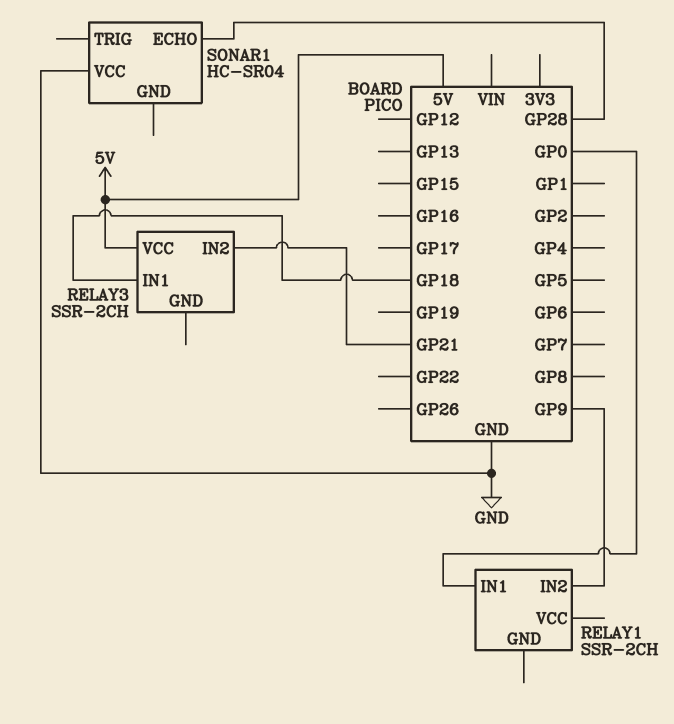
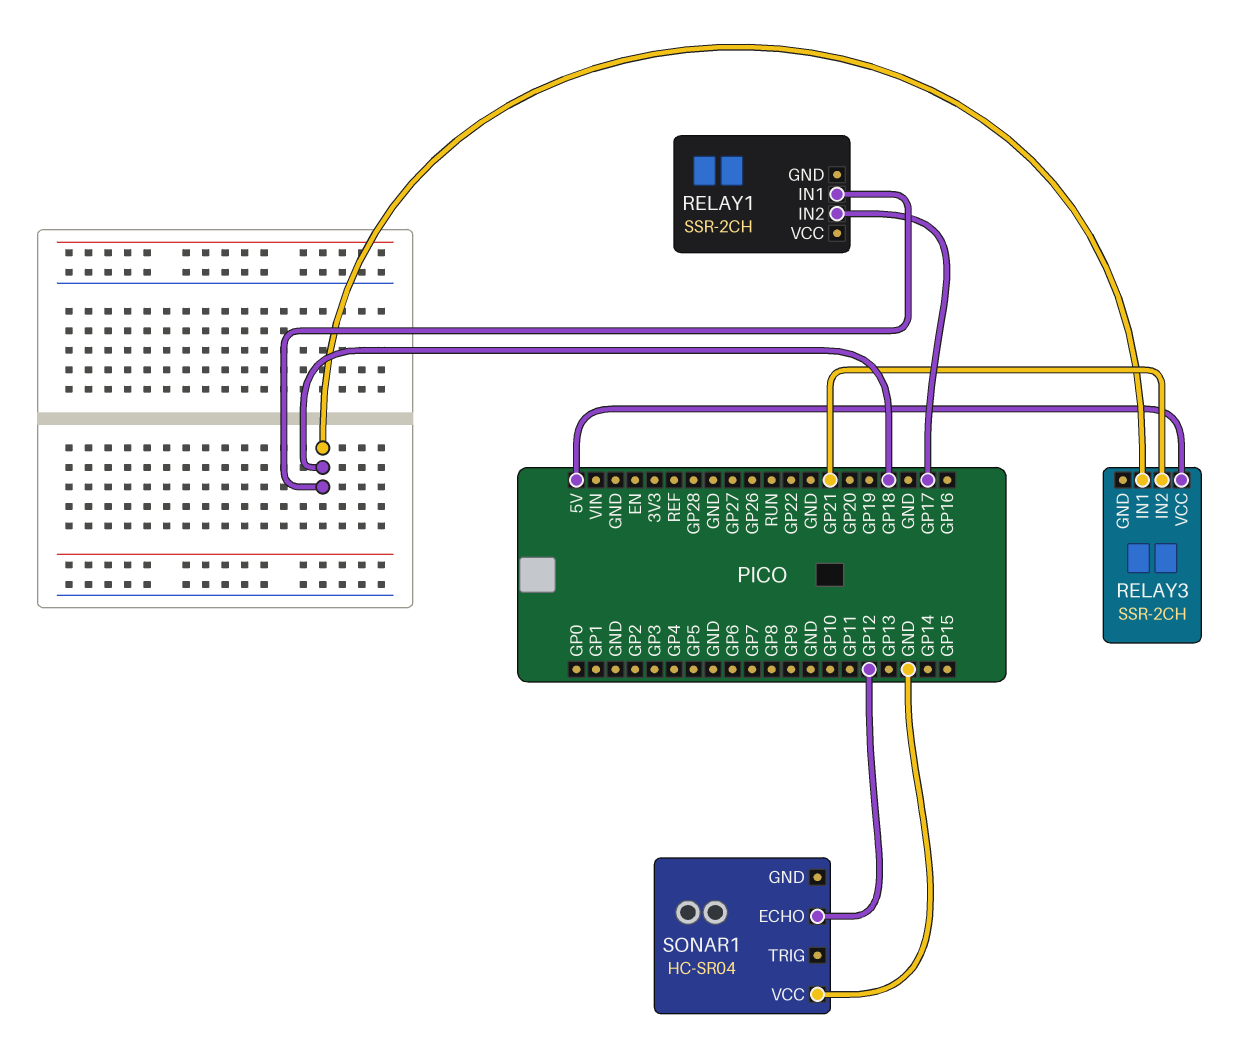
RELAY1 pin IN1: GP0 -> GP18
RELAY1 pin IN2: GP9 -> GP17
SONAR1 pin ECHO: GP28 -> GP12

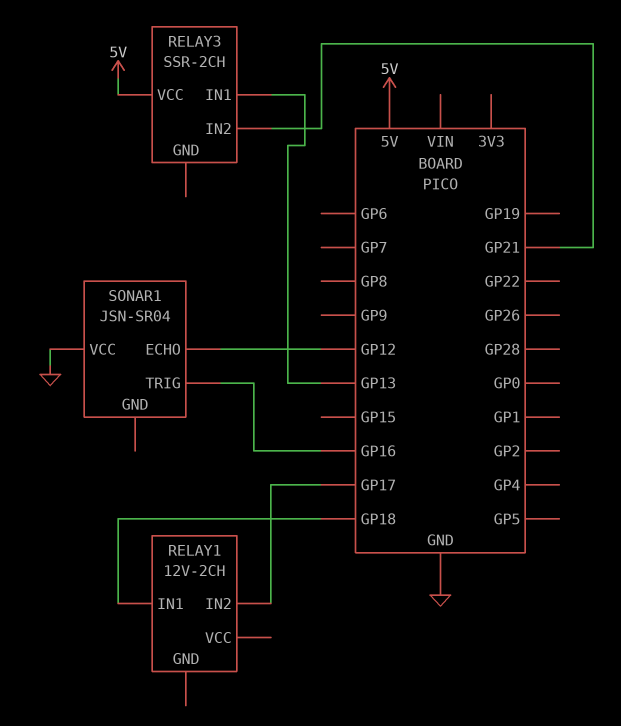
RELAY1: SSR-2CH -> 12V-2CH
RELAY3 pin IN1: GP18 -> GP13
SONAR1: HC-SR04 -> JSN-SR04
SONAR1 pin TRIG: none -> GP16

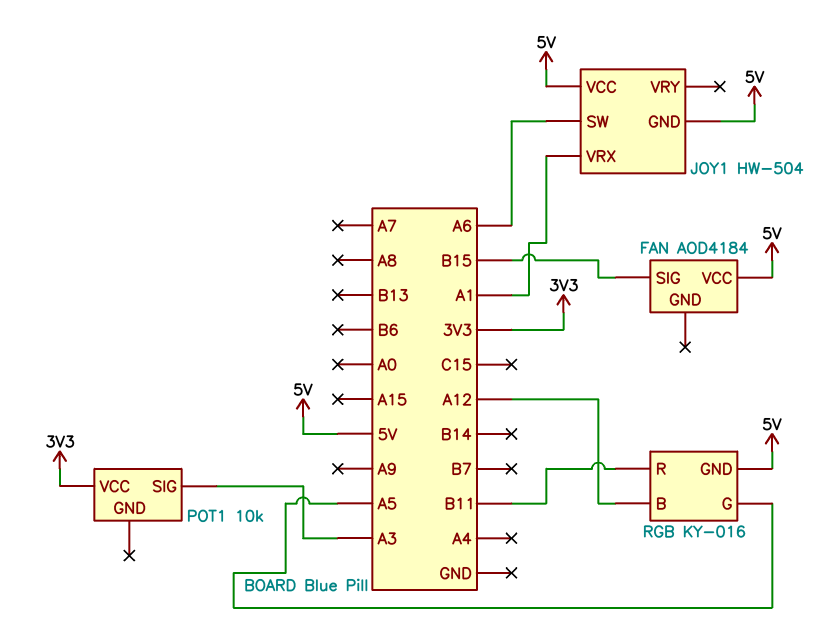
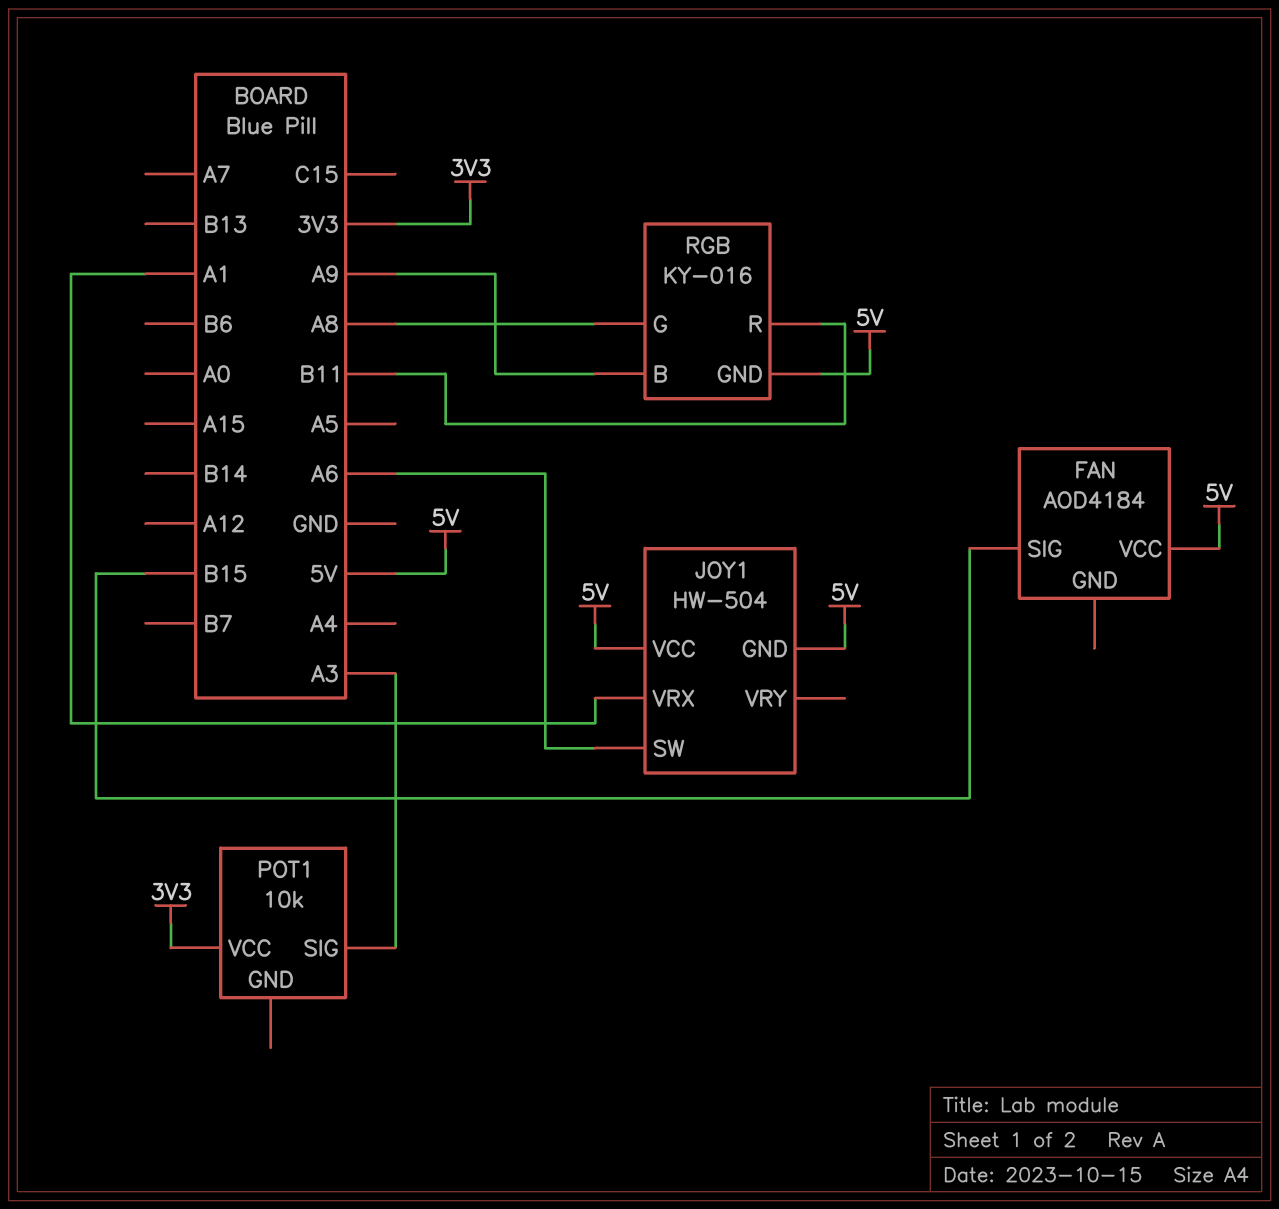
RGB pin B: A12 -> A9
RGB pin G: A5 -> A8

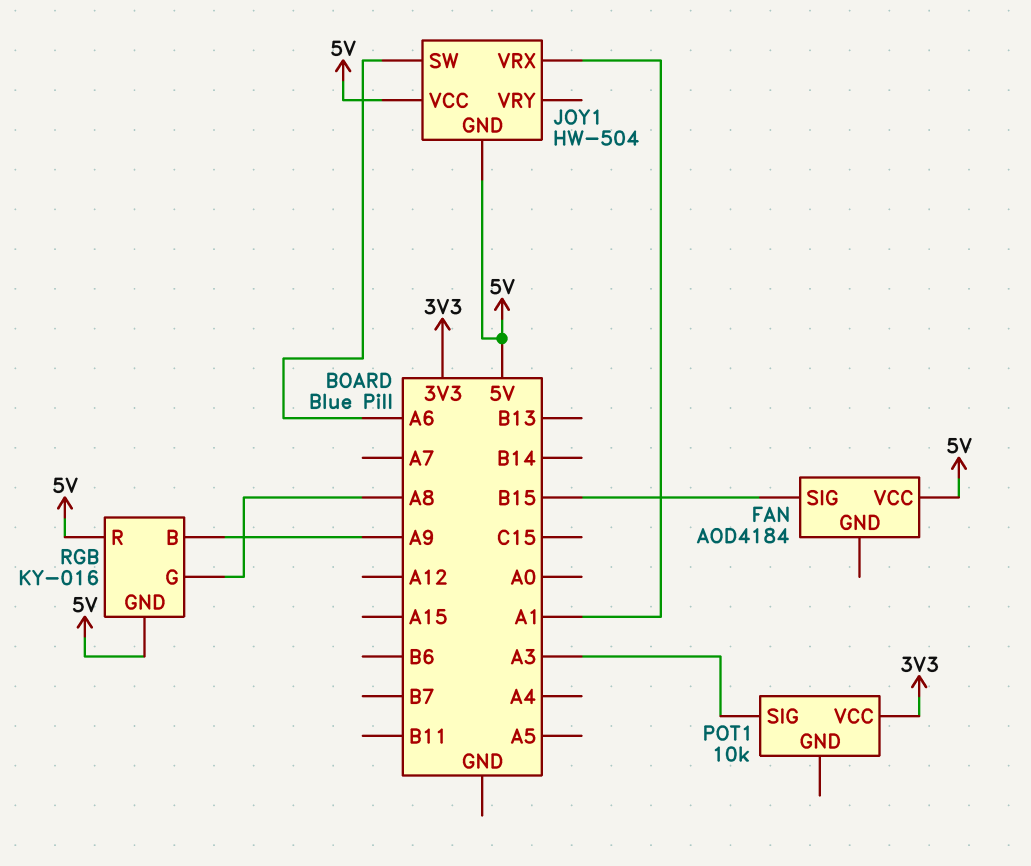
RGB pin R: B11 -> 5V

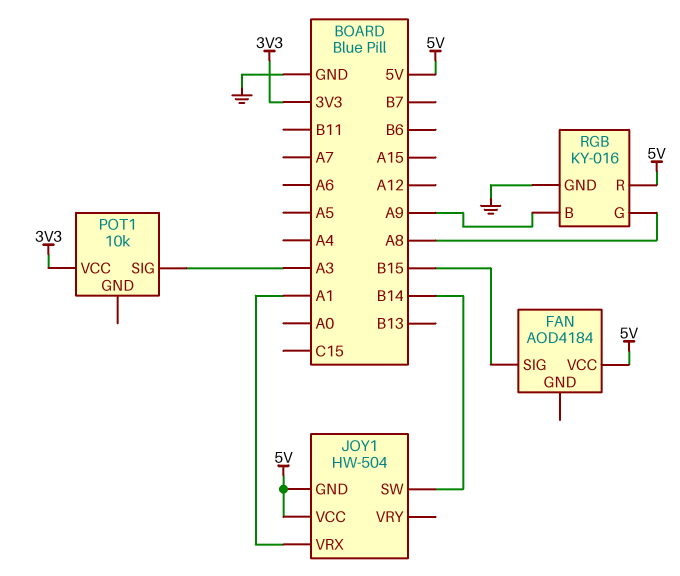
JOY1 pin SW: A6 -> B14
RGB pin GND: 5V -> GND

· · · ·

- [EXERCISE PROMPT]
Print exactly, and only, the lines from the one with "RELAY3 pin IN1: GP18 -> GP13" through the last line of the listing above. No pictures belong in the copy.

- [RESULT OF THIS TASK]
RELAY3 pin IN1: GP18 -> GP13
SONAR1: HC-SR04 -> JSN-SR04
SONAR1 pin TRIG: none -> GP16

RGB pin B: A12 -> A9
RGB pin G: A5 -> A8

RGB pin R: B11 -> 5V

JOY1 pin SW: A6 -> B14
RGB pin GND: 5V -> GND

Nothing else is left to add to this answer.